◆ What the task asks ◆
From the data below, set down exactly the lines between the one holding "blue padlock: 1 -> 3" and the one holding "white flashlight: 4 -> 5", inclusive, and no others.

◆ Data excerpts ◆
+===+

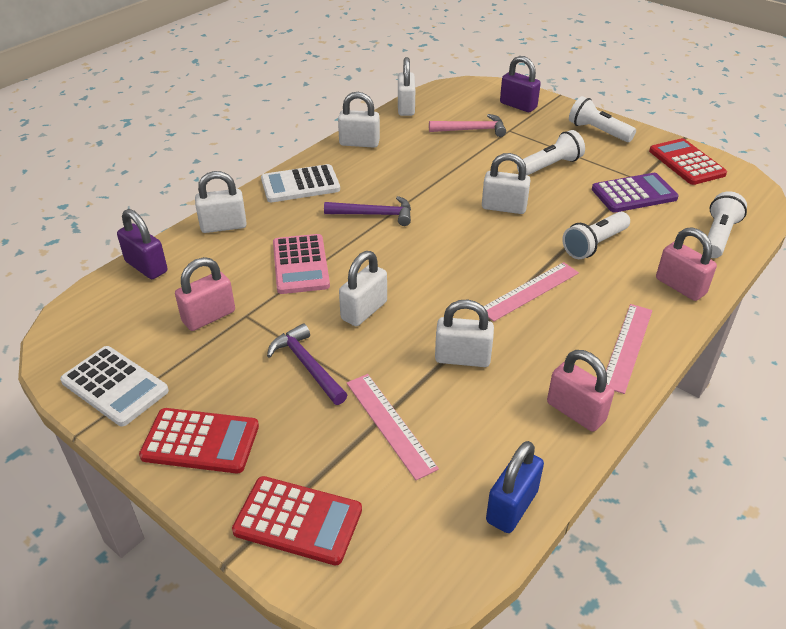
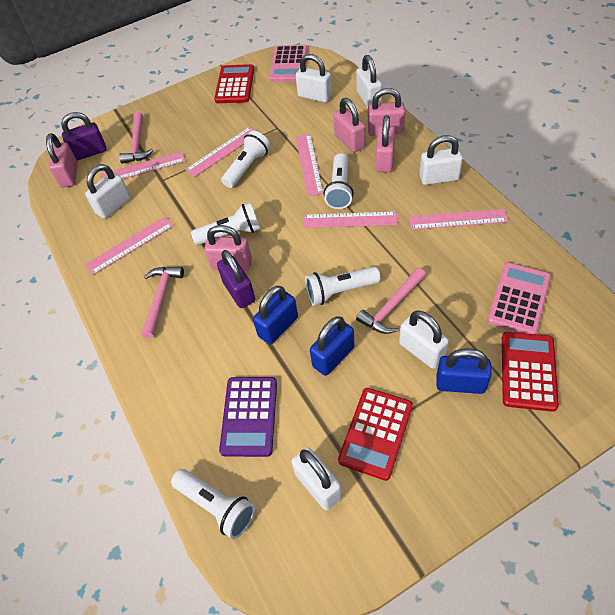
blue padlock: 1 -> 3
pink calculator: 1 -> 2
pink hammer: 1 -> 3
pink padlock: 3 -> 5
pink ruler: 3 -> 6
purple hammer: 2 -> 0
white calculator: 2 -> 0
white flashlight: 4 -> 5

+===+

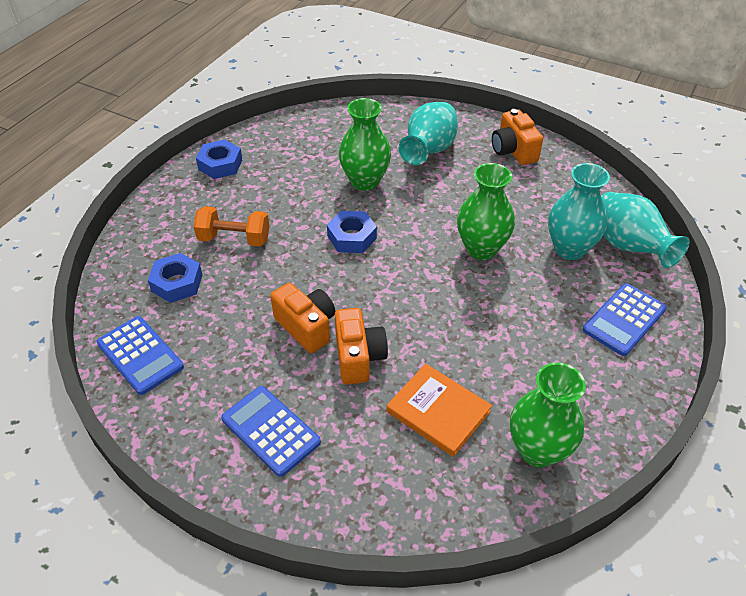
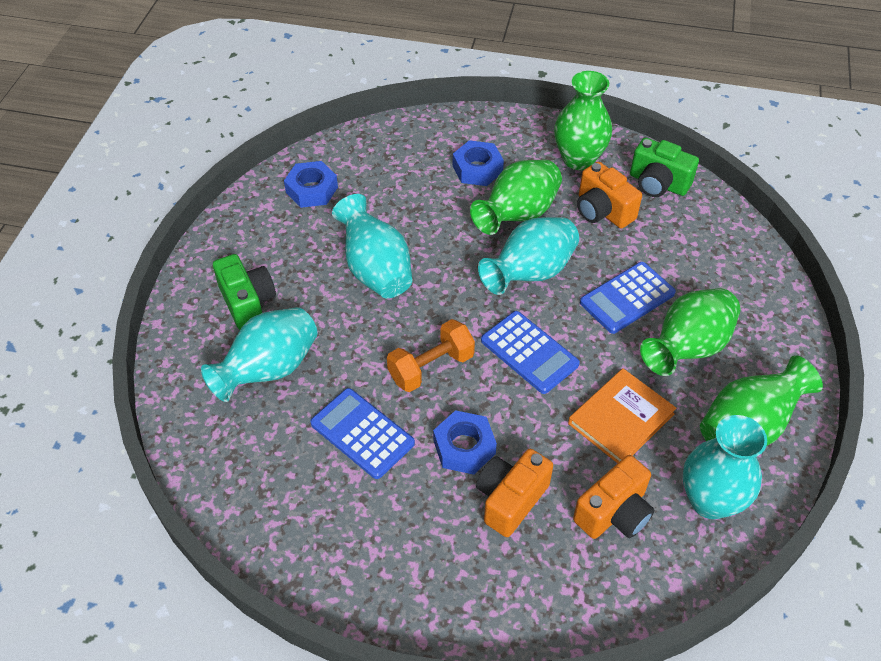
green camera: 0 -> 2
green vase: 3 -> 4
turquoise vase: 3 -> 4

+===+

◆ Task result ◆
blue padlock: 1 -> 3
pink calculator: 1 -> 2
pink hammer: 1 -> 3
pink padlock: 3 -> 5
pink ruler: 3 -> 6
purple hammer: 2 -> 0
white calculator: 2 -> 0
white flashlight: 4 -> 5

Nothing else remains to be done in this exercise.